__WHAT YOU SHOULD DO__
Print the records below exactly, and do not carry over any picture.

____ STUDY MATERIAL

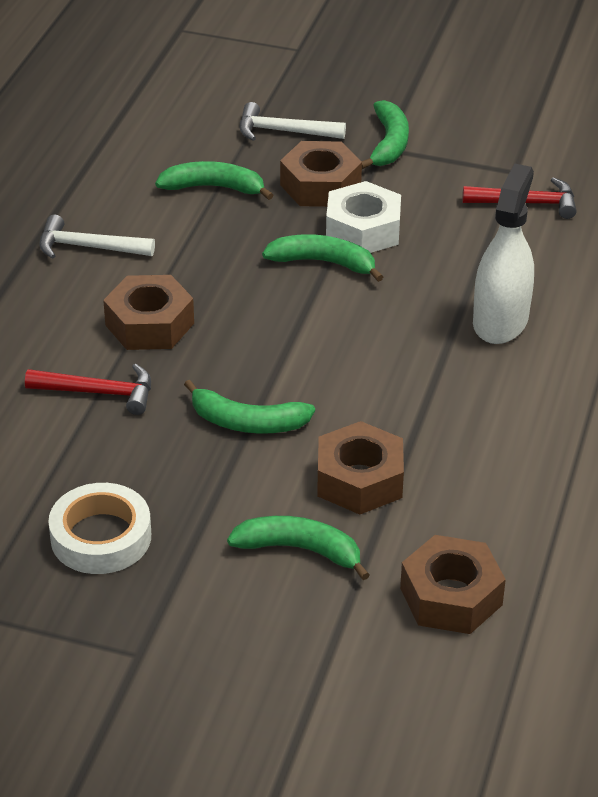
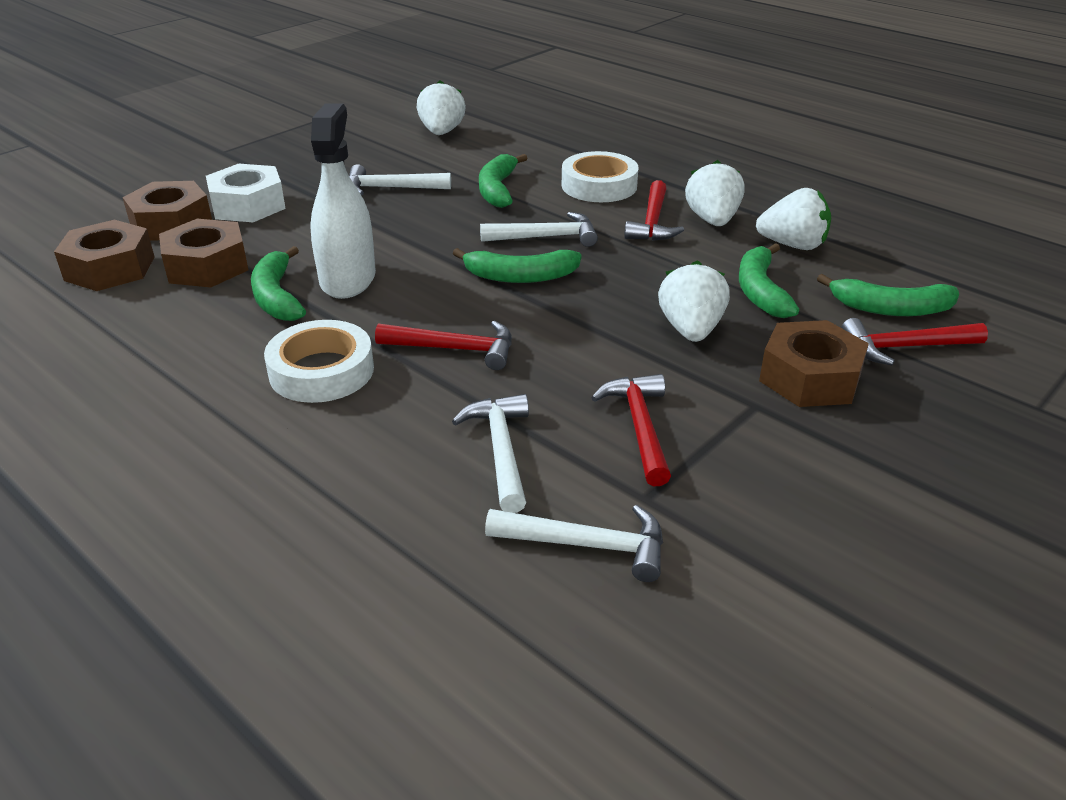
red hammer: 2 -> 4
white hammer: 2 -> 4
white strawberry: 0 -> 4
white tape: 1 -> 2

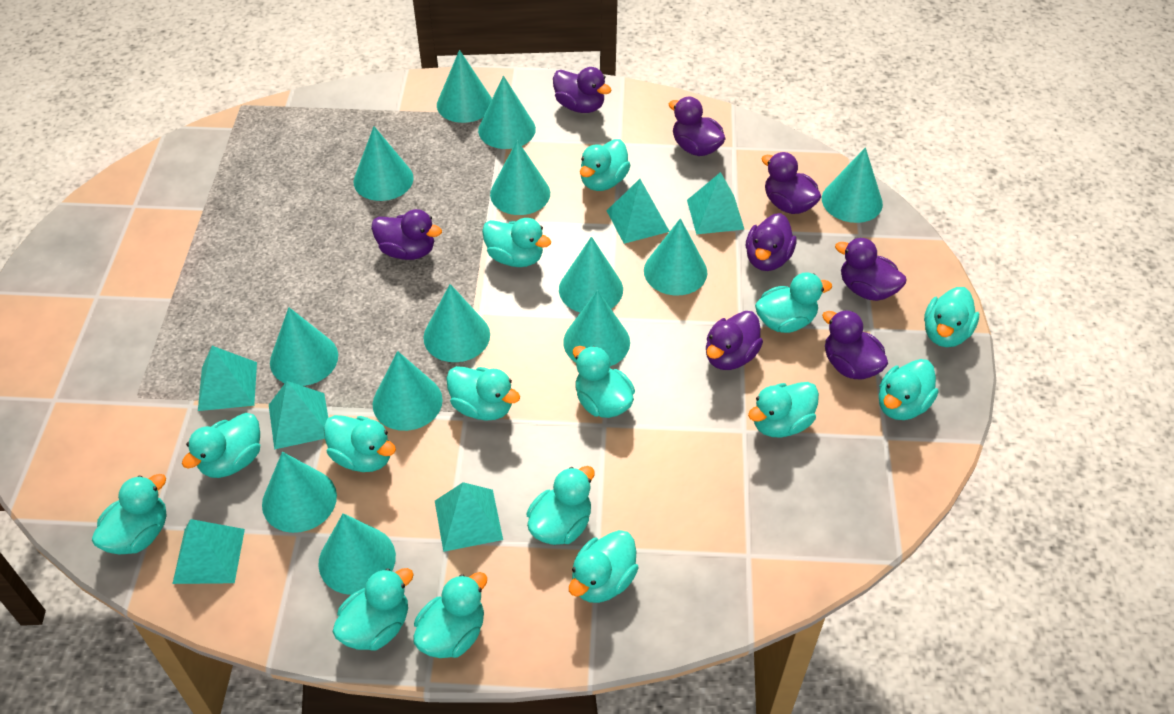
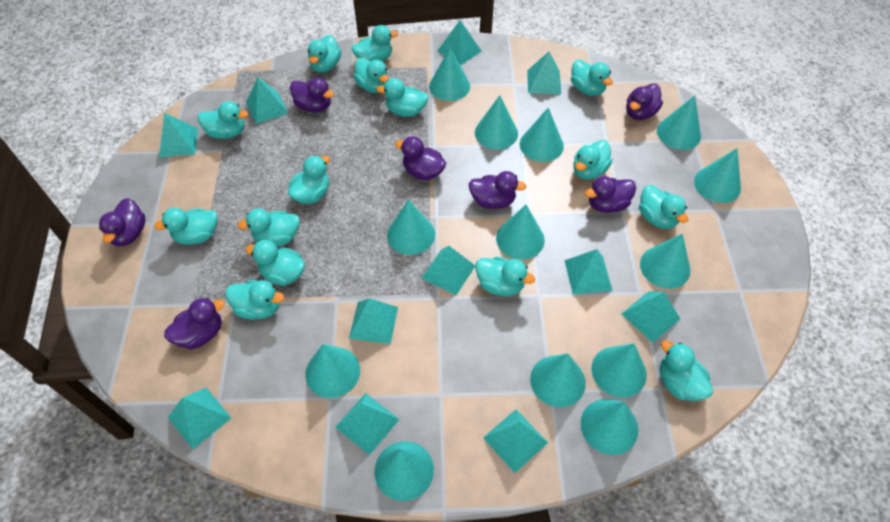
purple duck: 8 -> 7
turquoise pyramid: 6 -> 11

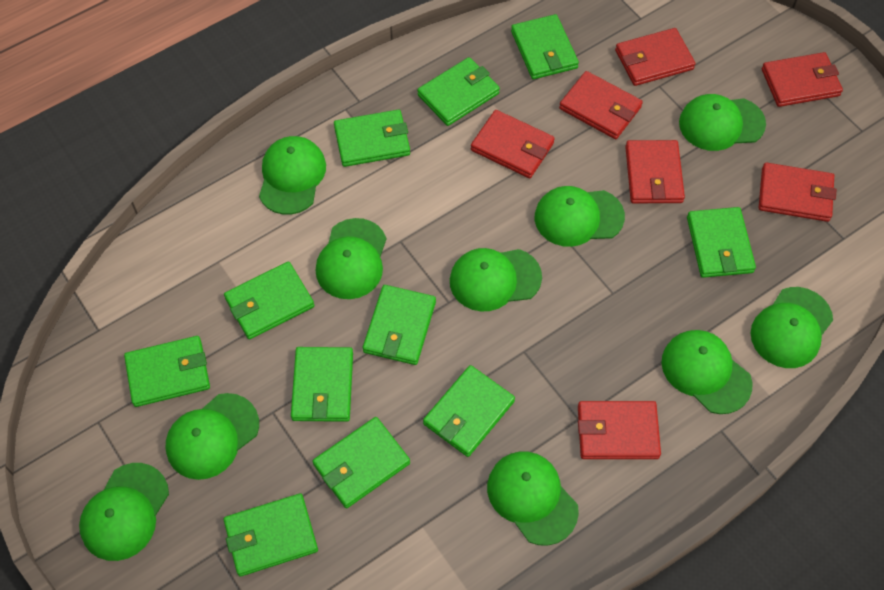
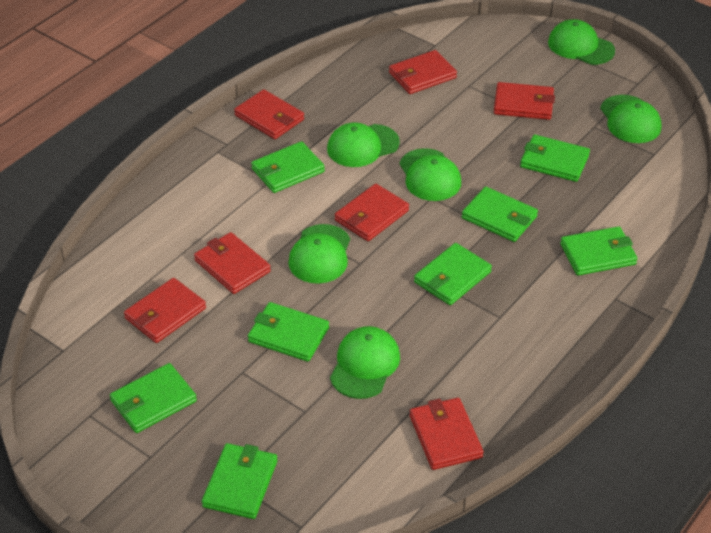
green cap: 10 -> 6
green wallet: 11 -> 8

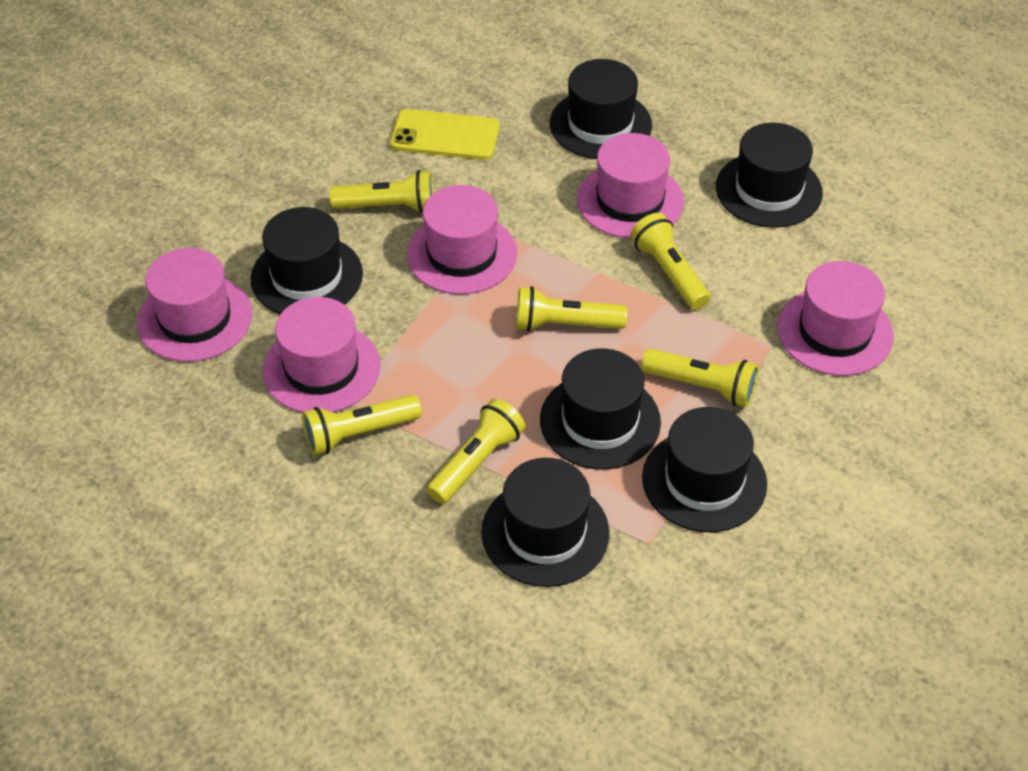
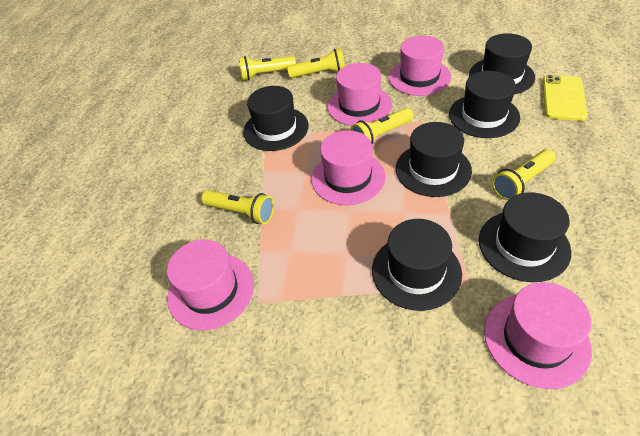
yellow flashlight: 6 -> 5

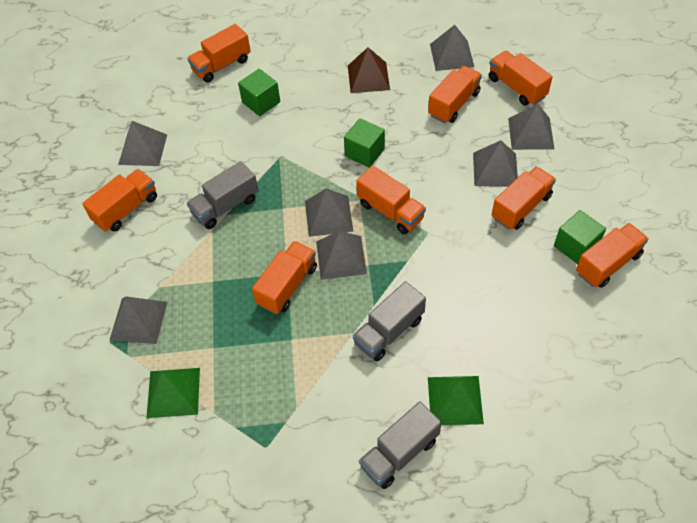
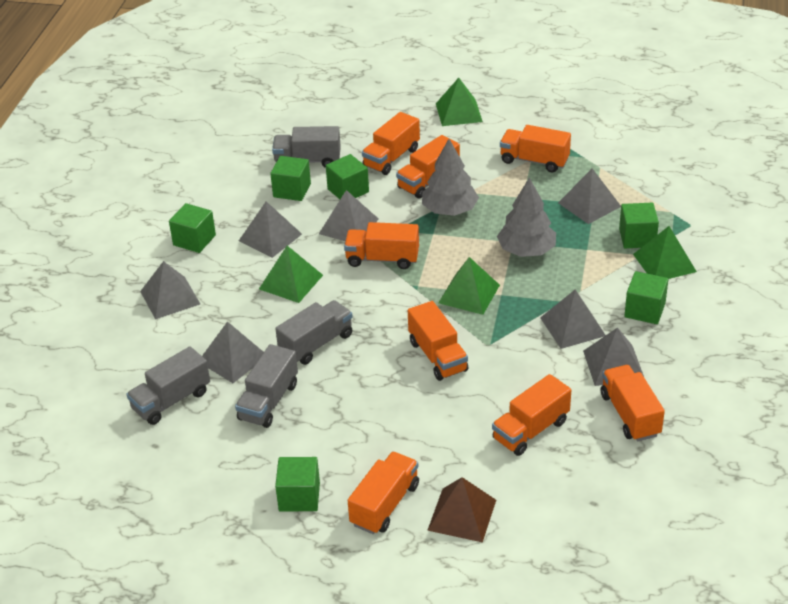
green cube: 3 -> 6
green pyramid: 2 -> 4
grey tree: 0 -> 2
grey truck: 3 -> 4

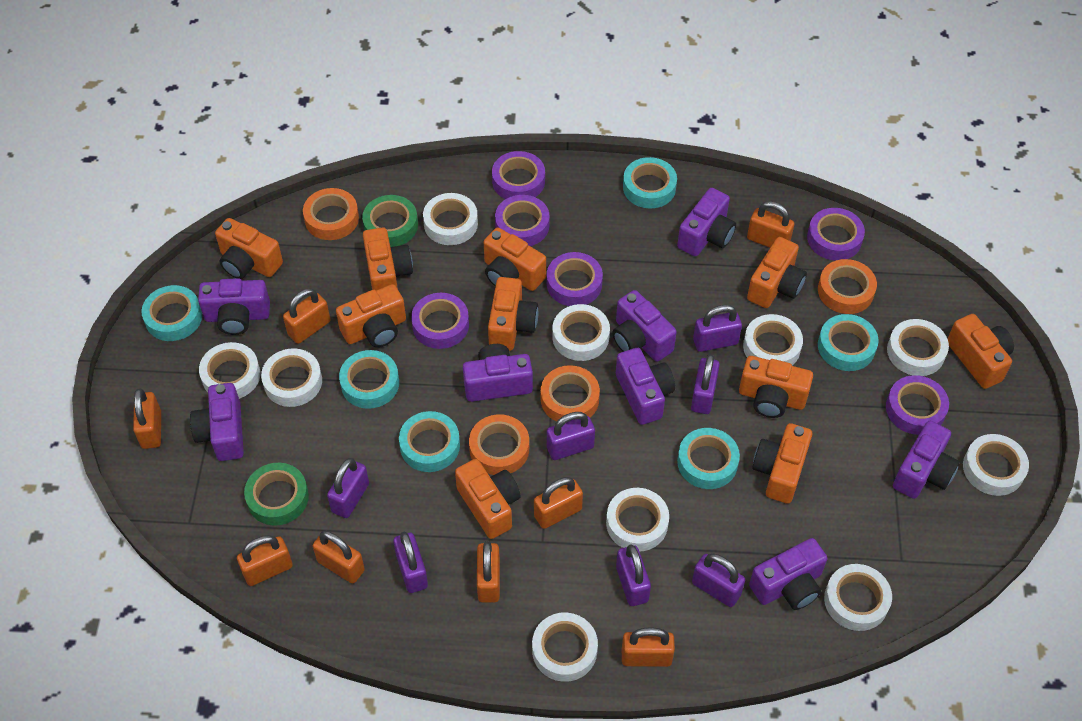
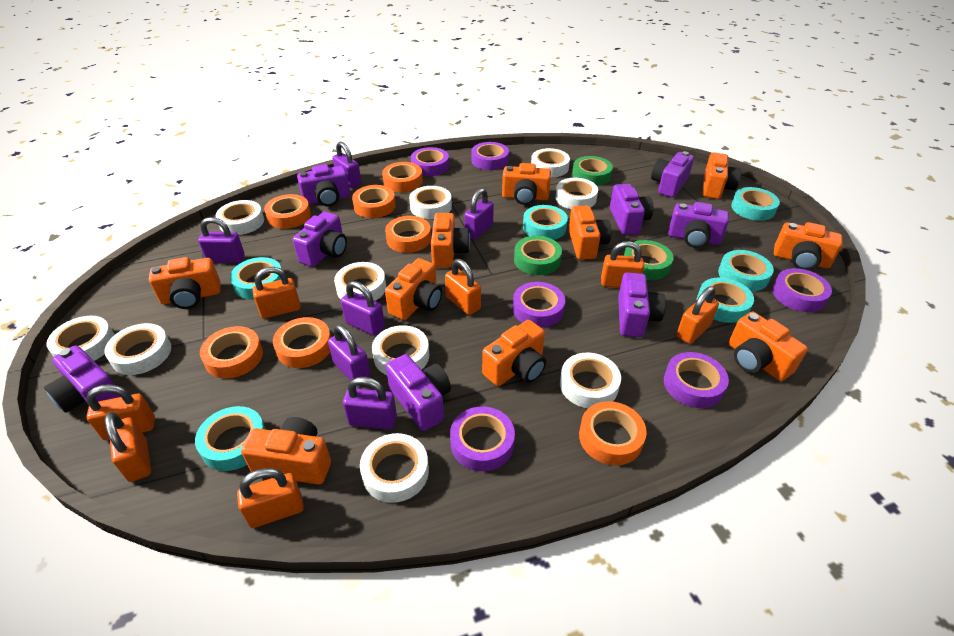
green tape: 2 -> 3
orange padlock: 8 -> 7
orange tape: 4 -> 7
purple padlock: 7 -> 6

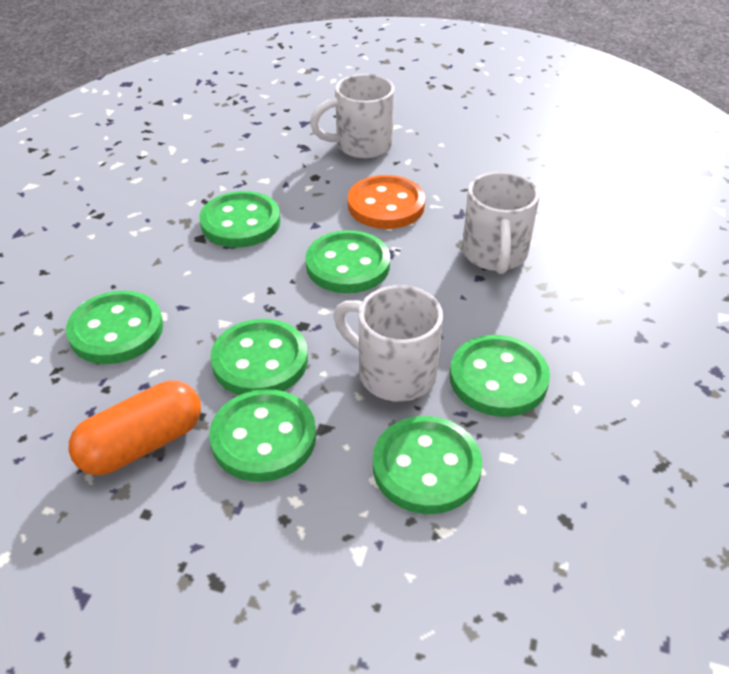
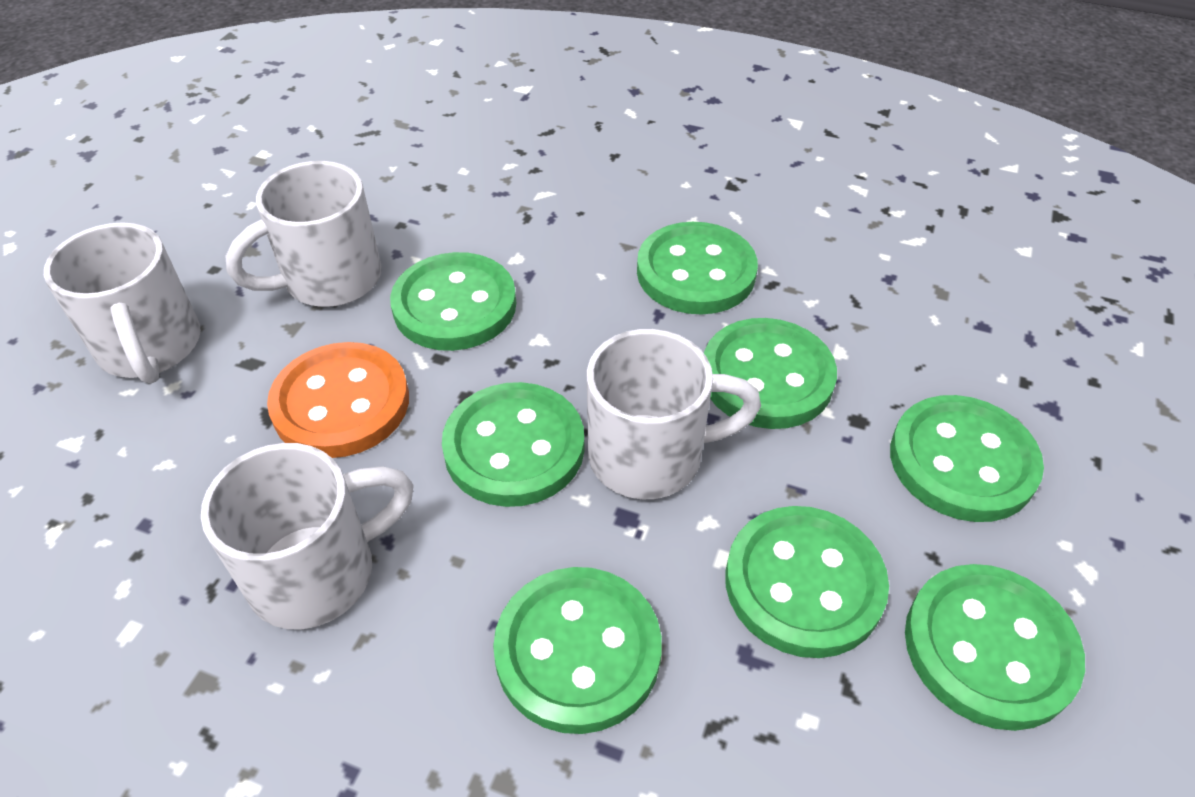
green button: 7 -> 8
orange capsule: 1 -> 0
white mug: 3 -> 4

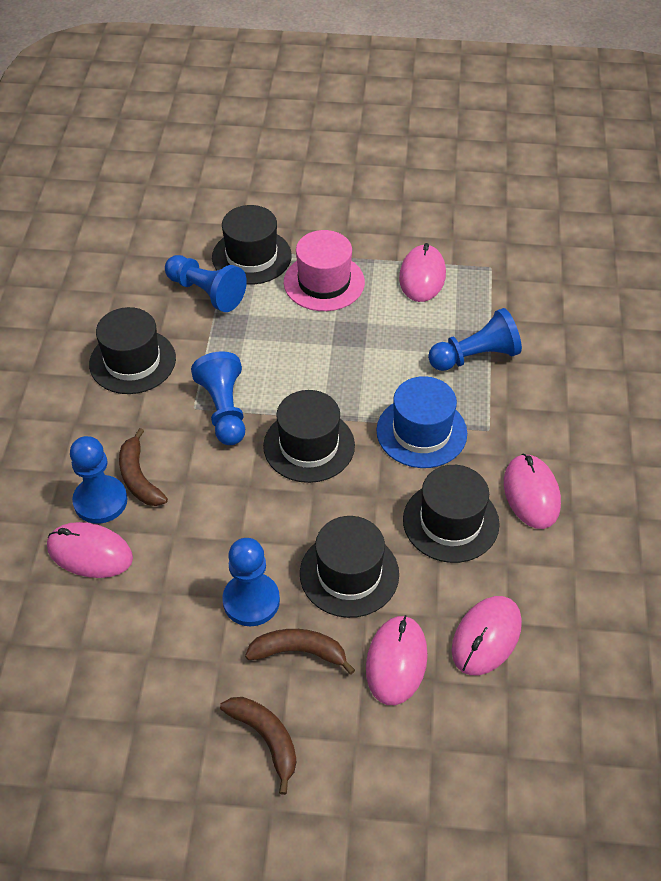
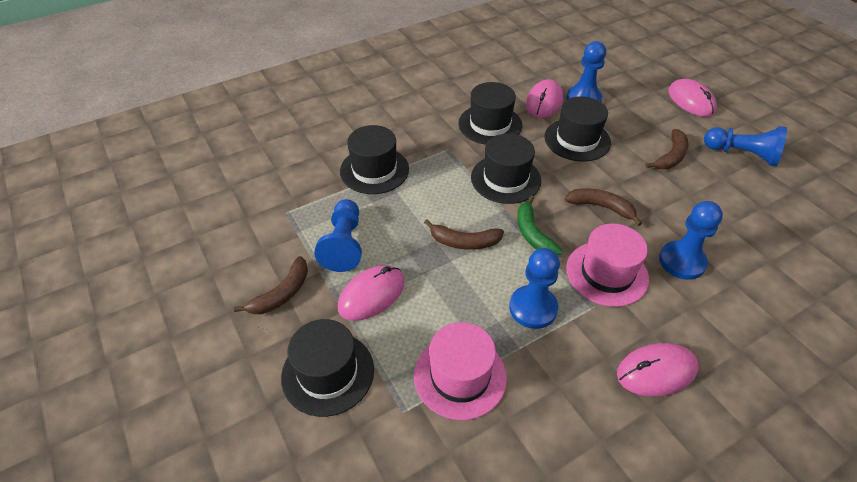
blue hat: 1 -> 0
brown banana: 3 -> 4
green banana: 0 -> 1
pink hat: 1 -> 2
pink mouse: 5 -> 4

________

__PROBLEM SOLUTION__
red hammer: 2 -> 4
white hammer: 2 -> 4
white strawberry: 0 -> 4
white tape: 1 -> 2

purple duck: 8 -> 7
turquoise pyramid: 6 -> 11

green cap: 10 -> 6
green wallet: 11 -> 8

yellow flashlight: 6 -> 5

green cube: 3 -> 6
green pyramid: 2 -> 4
grey tree: 0 -> 2
grey truck: 3 -> 4

green tape: 2 -> 3
orange padlock: 8 -> 7
orange tape: 4 -> 7
purple padlock: 7 -> 6

green button: 7 -> 8
orange capsule: 1 -> 0
white mug: 3 -> 4

blue hat: 1 -> 0
brown banana: 3 -> 4
green banana: 0 -> 1
pink hat: 1 -> 2
pink mouse: 5 -> 4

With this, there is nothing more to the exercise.